Information supplied:
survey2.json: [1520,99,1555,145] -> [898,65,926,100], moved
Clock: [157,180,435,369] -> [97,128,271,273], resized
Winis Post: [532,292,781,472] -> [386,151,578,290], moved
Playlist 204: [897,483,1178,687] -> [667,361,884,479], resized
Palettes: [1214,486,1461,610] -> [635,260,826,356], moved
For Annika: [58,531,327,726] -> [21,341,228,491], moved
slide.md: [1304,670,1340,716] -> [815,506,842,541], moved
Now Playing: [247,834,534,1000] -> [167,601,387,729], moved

Required work: Looking back over the listing above, how many lines include the word "moved"? Give the number and nothing more.

Output for this exercise: 6